→ Task brief
Could you return, exactly as written, only the lines from the one holding "white cheese [172,268,291,356] -> none" through the final line of the records below?

*** Records for the exercise Section Begins ***

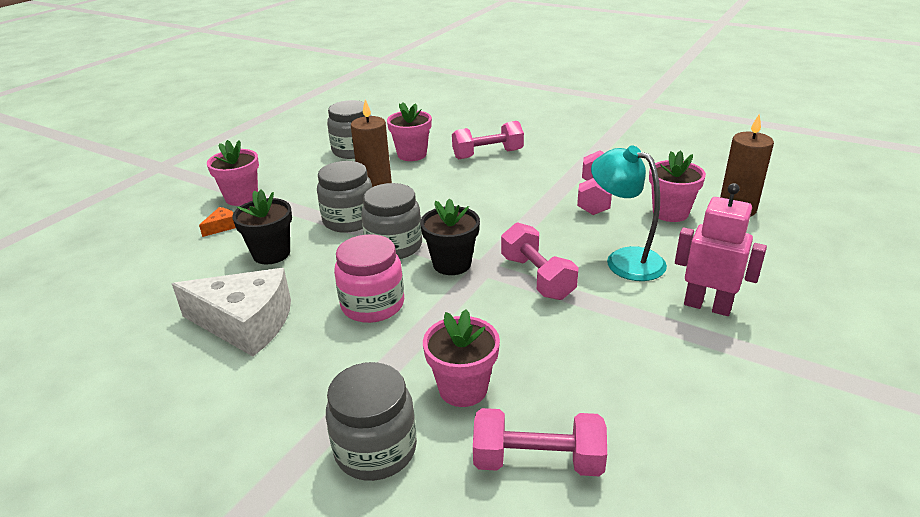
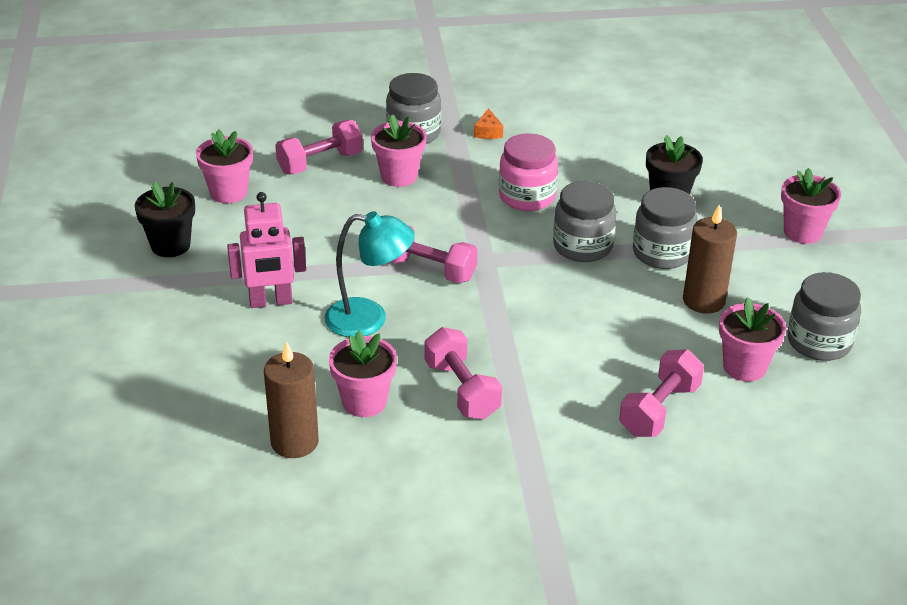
camera: 140 degrees right, 5 degrees up
white cheese [172,268,291,356] -> none
orange cheese [199,207,236,237] -> orange cheese moved to [474,108,503,139]
black flower pot [420,198,480,275] -> black flower pot moved to [135,181,195,257]
none -> pink flower pot [196,129,253,203]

*** Records for the exercise Section Ends ***

→ Final answer
white cheese [172,268,291,356] -> none
orange cheese [199,207,236,237] -> orange cheese moved to [474,108,503,139]
black flower pot [420,198,480,275] -> black flower pot moved to [135,181,195,257]
none -> pink flower pot [196,129,253,203]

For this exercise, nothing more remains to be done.